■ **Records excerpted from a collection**
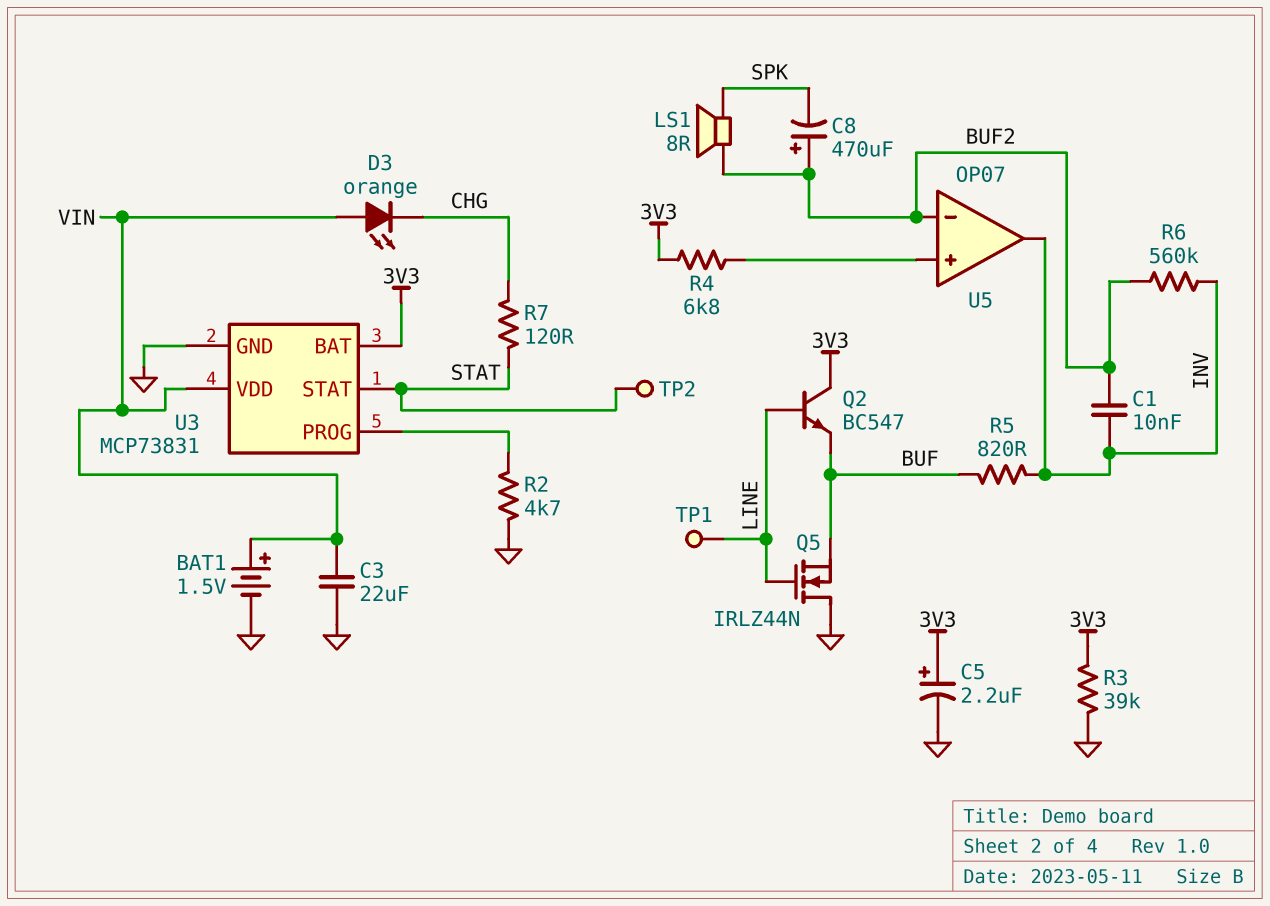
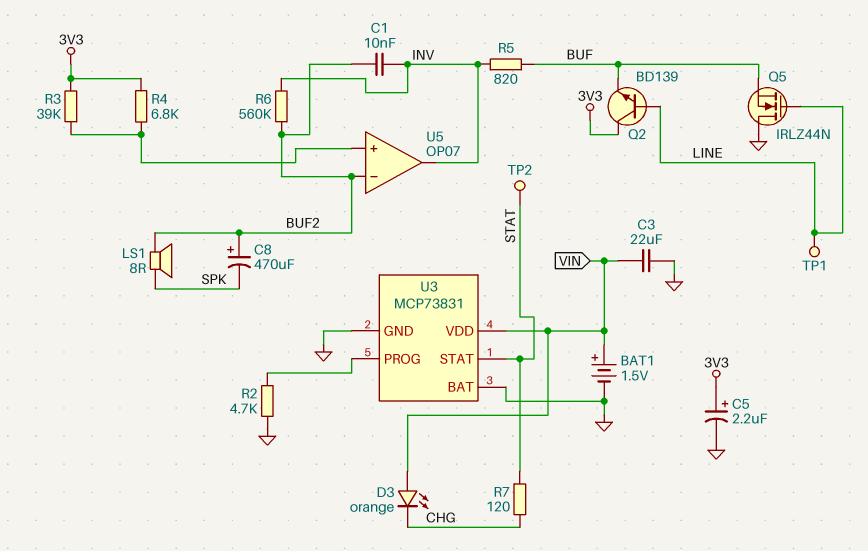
Q2: NPN BC547 (B LINE, C 3V3, E BUF) -> NPN BD139 (B LINE, C 3V3, E BUF)
R3: 39k (3V3, GND) -> 39k (3V3, U5/in+)
U3 pin BAT: 3V3 -> GND

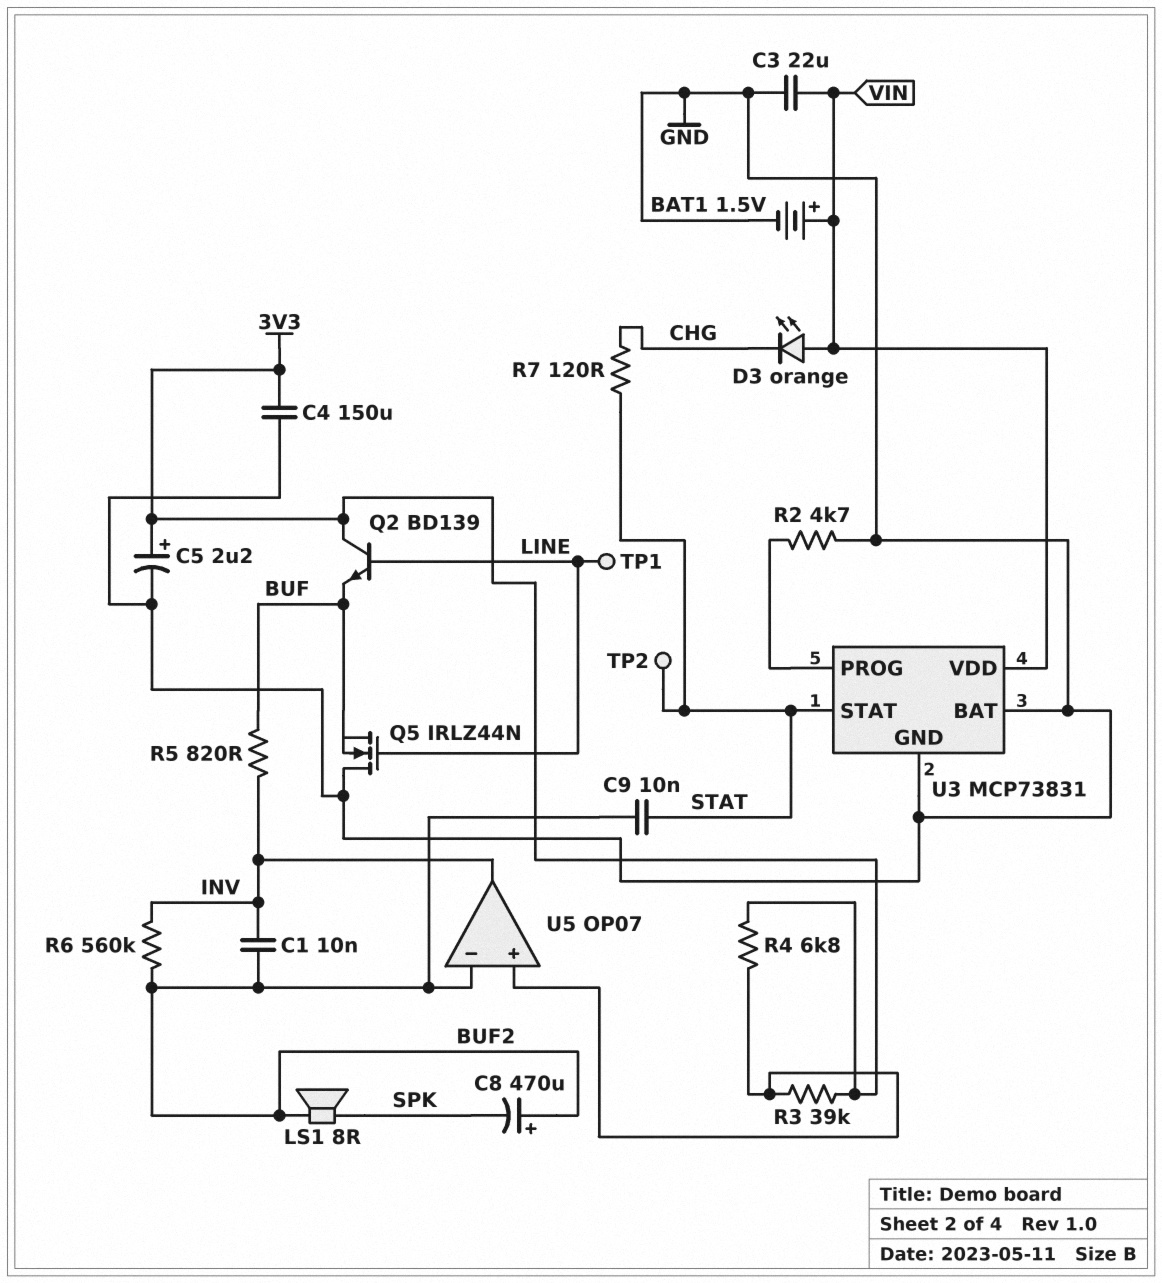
C4: none -> 150uF (3V3, GND)
C9: none -> 10nF (BUF2, STAT)

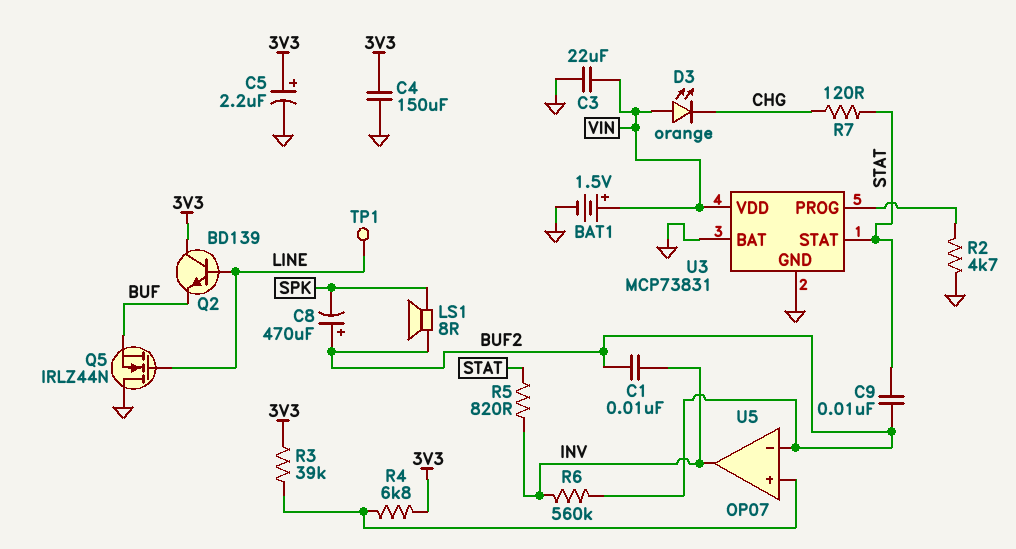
R5: 820 (BUF, INV) -> 820 (INV, STAT)
TP2: test point (STAT) -> none

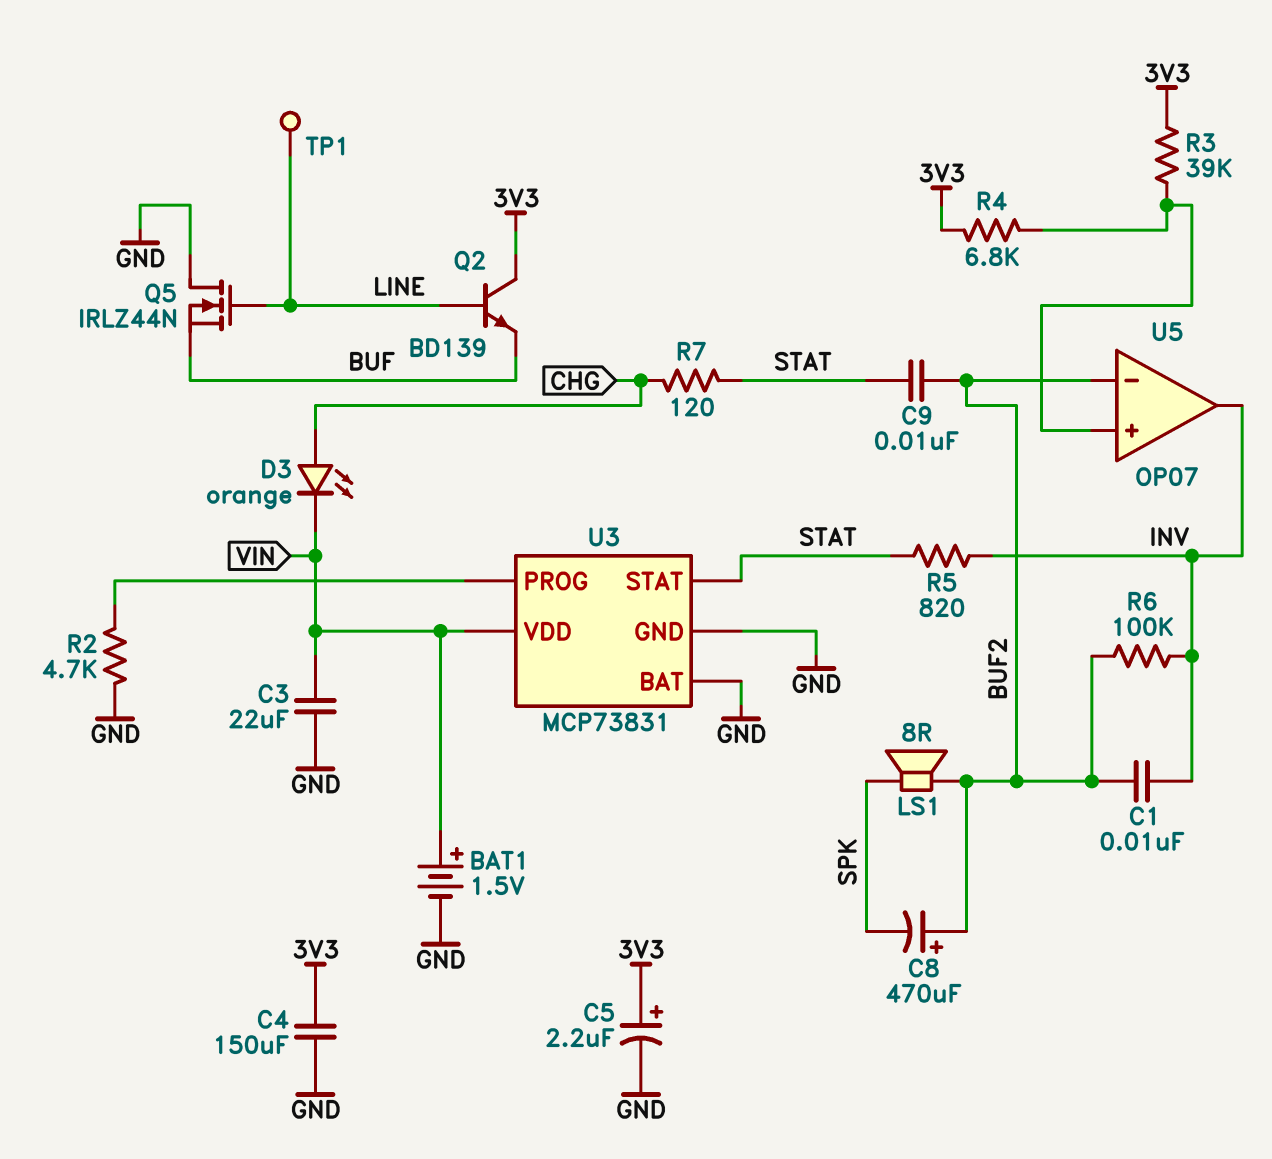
D3: LED orange (A VIN, K CHG) -> LED orange (A CHG, K VIN)
R6: 560k (BUF2, INV) -> 100k (BUF2, INV)

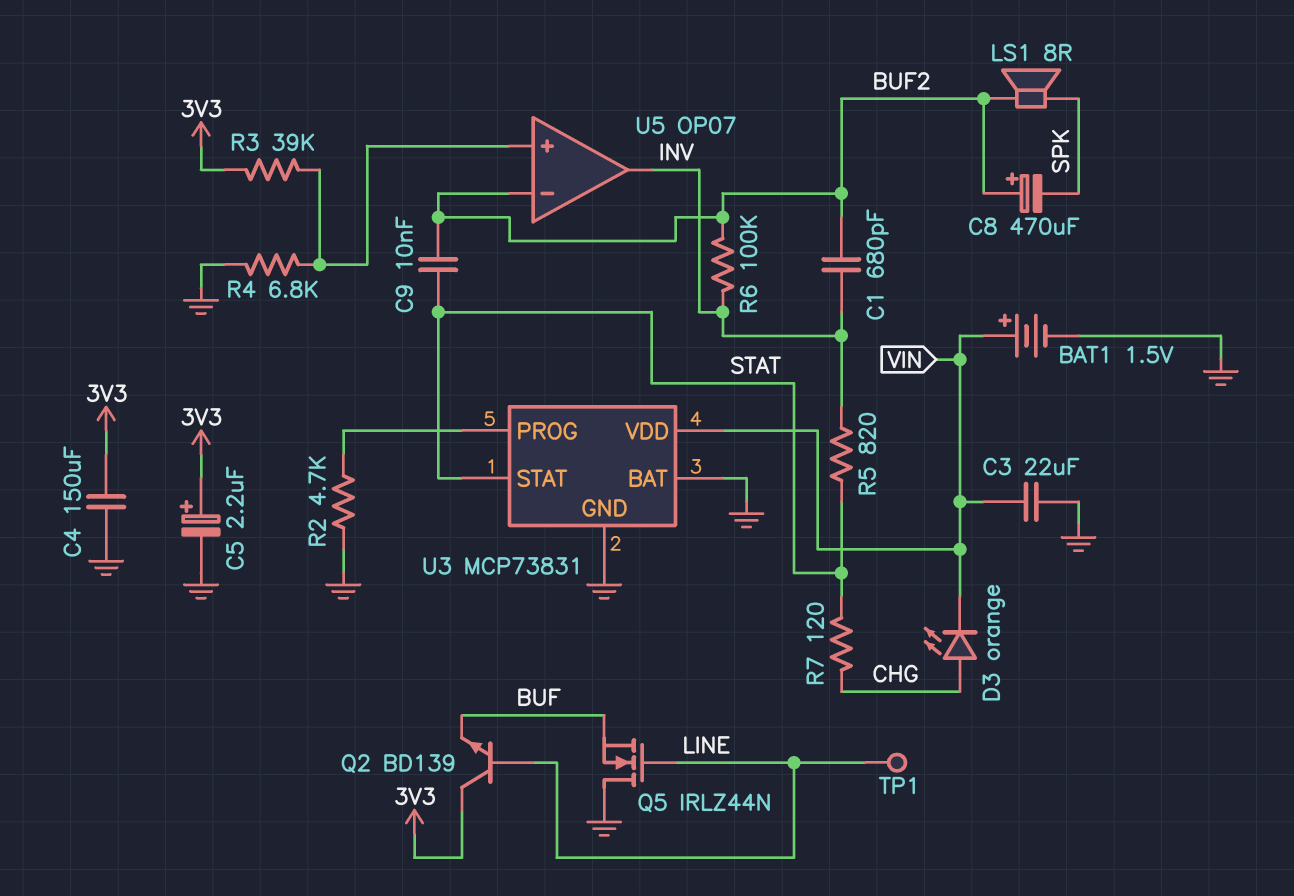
C1: 10nF (BUF2, INV) -> 680pF (BUF2, INV)
R4: 6.8k (3V3, U5/in+) -> 6.8k (GND, U5/in+)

■ **What is required**
Transcribe each entry above without alteration, but keep the pictures out.

■ **The completed task**
Q2: NPN BC547 (B LINE, C 3V3, E BUF) -> NPN BD139 (B LINE, C 3V3, E BUF)
R3: 39k (3V3, GND) -> 39k (3V3, U5/in+)
U3 pin BAT: 3V3 -> GND

C4: none -> 150uF (3V3, GND)
C9: none -> 10nF (BUF2, STAT)

R5: 820 (BUF, INV) -> 820 (INV, STAT)
TP2: test point (STAT) -> none

D3: LED orange (A VIN, K CHG) -> LED orange (A CHG, K VIN)
R6: 560k (BUF2, INV) -> 100k (BUF2, INV)

C1: 10nF (BUF2, INV) -> 680pF (BUF2, INV)
R4: 6.8k (3V3, U5/in+) -> 6.8k (GND, U5/in+)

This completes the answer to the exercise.